## RECORDS FOR THE EXERCISE

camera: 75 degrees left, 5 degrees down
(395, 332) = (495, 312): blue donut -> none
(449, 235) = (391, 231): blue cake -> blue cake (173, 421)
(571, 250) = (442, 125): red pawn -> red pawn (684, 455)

---

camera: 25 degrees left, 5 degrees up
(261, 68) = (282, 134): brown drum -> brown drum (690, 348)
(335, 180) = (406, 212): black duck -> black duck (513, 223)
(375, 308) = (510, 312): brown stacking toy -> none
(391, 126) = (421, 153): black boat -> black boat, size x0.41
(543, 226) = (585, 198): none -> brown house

## ABOUT THIS EXERCISE
Using the data above, repeat exactly the lines that begin at the line with "(449, 235) = (391, 231): blue" and end at the line with "(571, 250) = (442, 125): red", both ends included.

## EXERCISE ANSWER
(449, 235) = (391, 231): blue cake -> blue cake (173, 421)
(571, 250) = (442, 125): red pawn -> red pawn (684, 455)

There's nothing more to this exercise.